-- Activity --
Give again exactly the lines that run from the start of the records to the line holding "R3: 33k (AGND, N12) -> 33k (N12, VA)", both ends counted. Do not include the pictures.

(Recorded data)
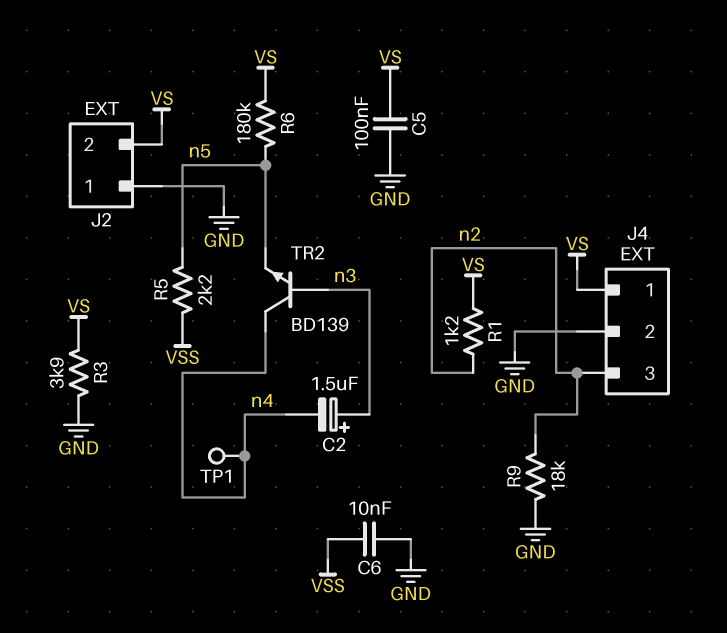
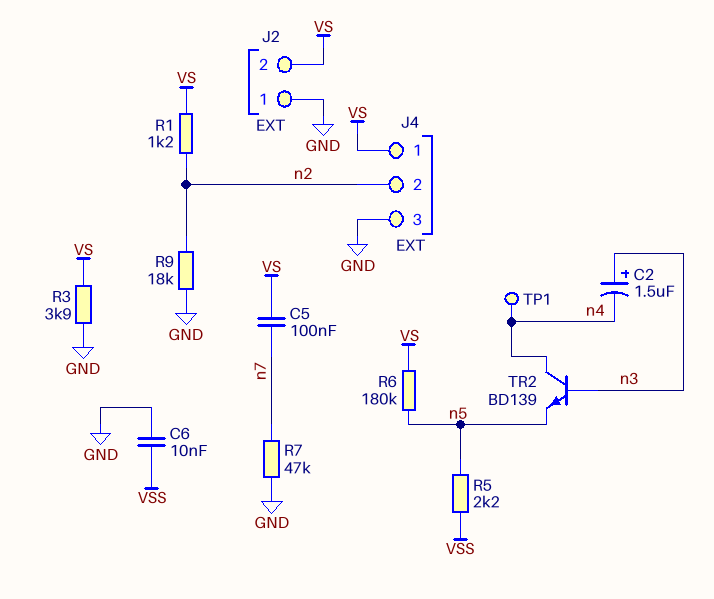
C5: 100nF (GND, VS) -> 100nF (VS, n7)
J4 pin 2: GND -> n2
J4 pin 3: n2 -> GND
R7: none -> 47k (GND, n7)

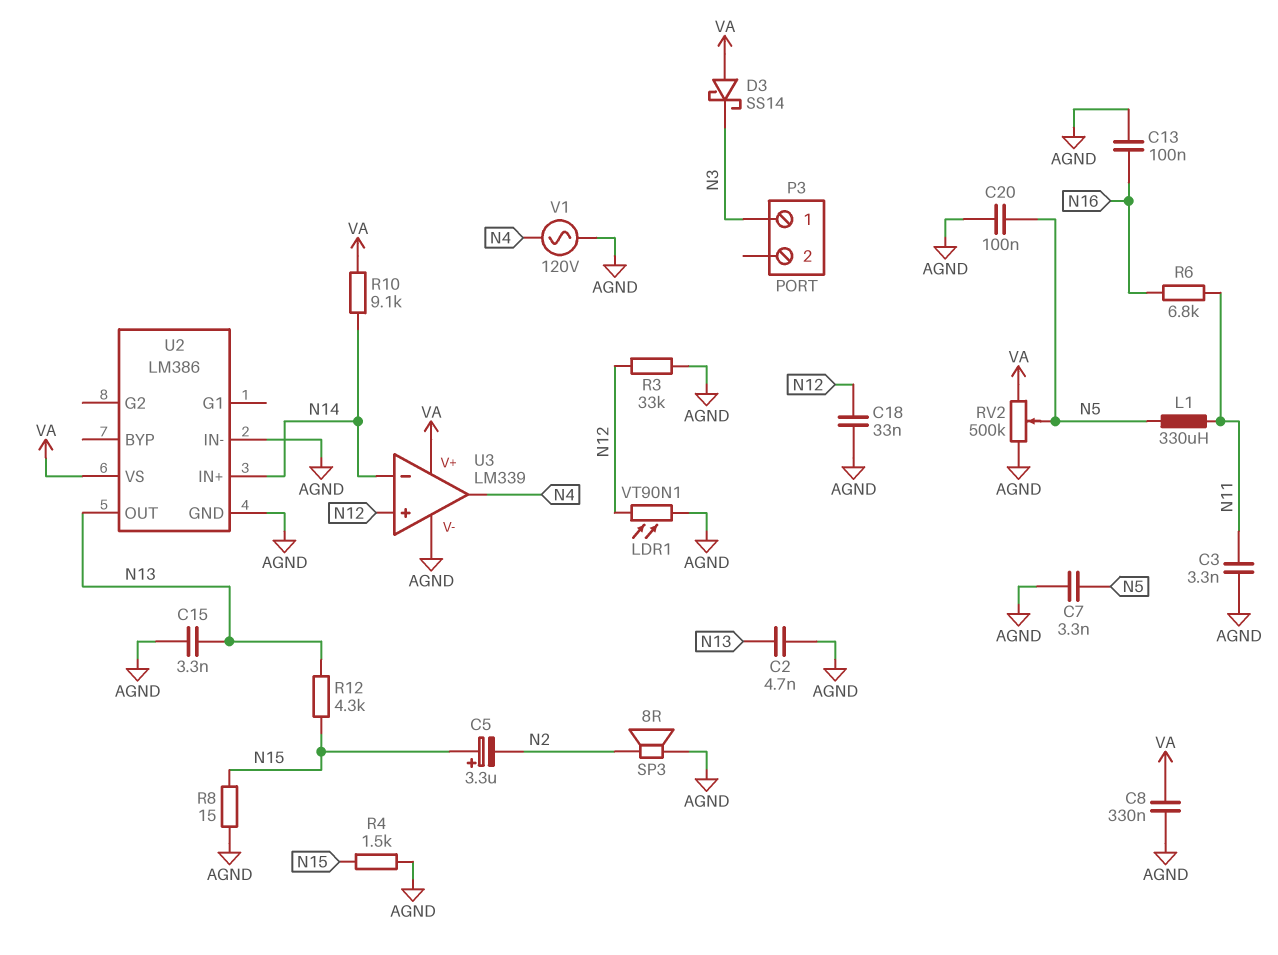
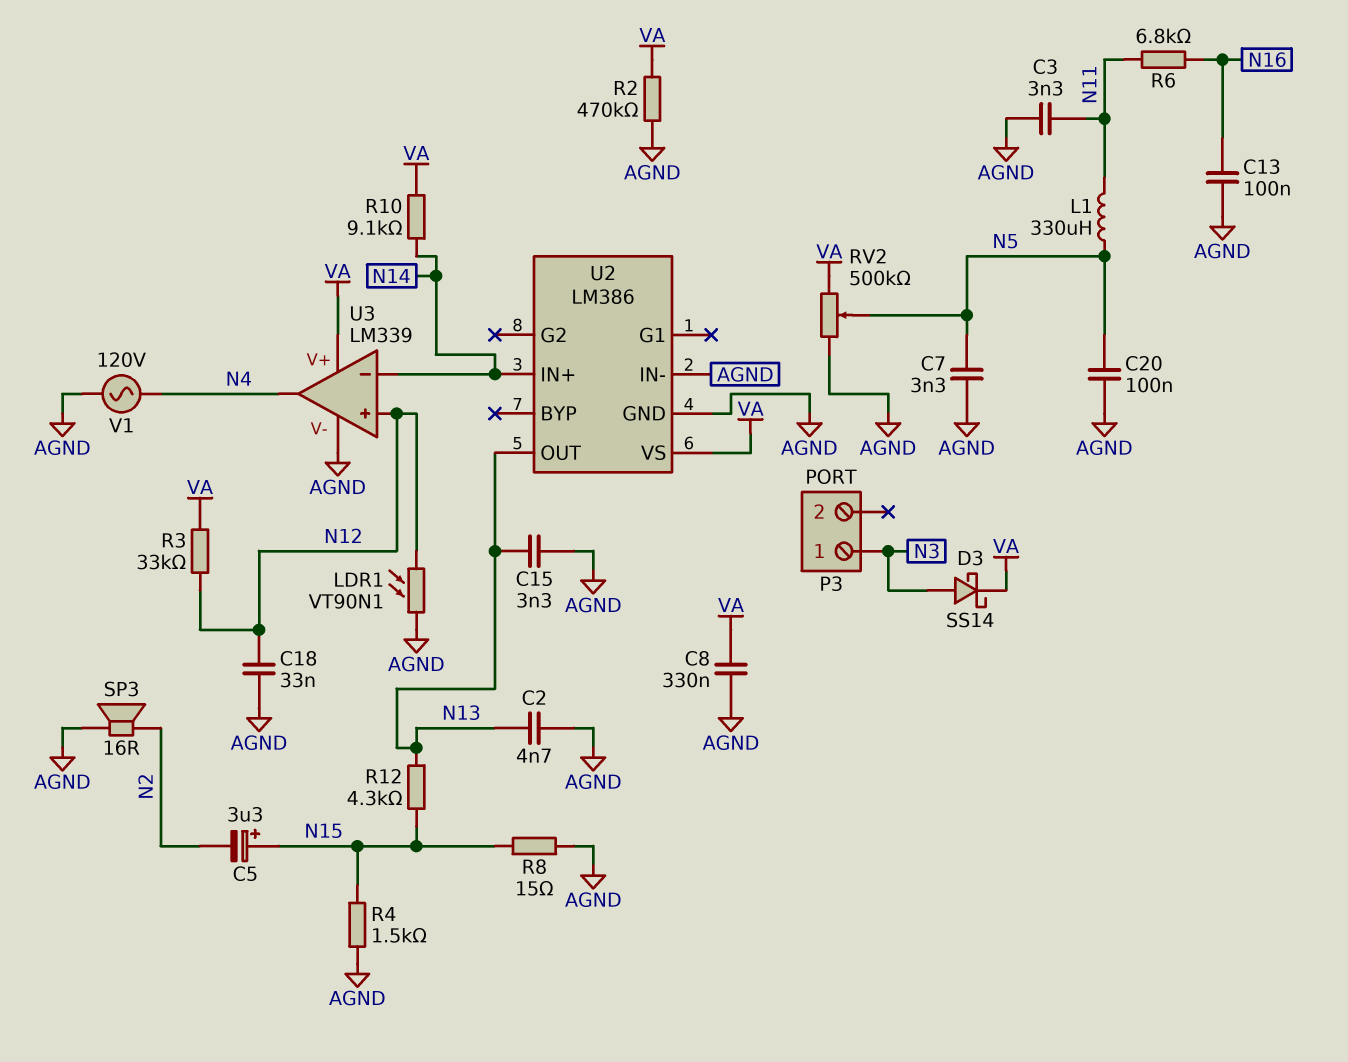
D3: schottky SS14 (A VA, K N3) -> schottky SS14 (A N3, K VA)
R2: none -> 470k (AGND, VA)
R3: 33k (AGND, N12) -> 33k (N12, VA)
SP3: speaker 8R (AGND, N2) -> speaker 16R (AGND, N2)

-- Written reply --
C5: 100nF (GND, VS) -> 100nF (VS, n7)
J4 pin 2: GND -> n2
J4 pin 3: n2 -> GND
R7: none -> 47k (GND, n7)

D3: schottky SS14 (A VA, K N3) -> schottky SS14 (A N3, K VA)
R2: none -> 470k (AGND, VA)
R3: 33k (AGND, N12) -> 33k (N12, VA)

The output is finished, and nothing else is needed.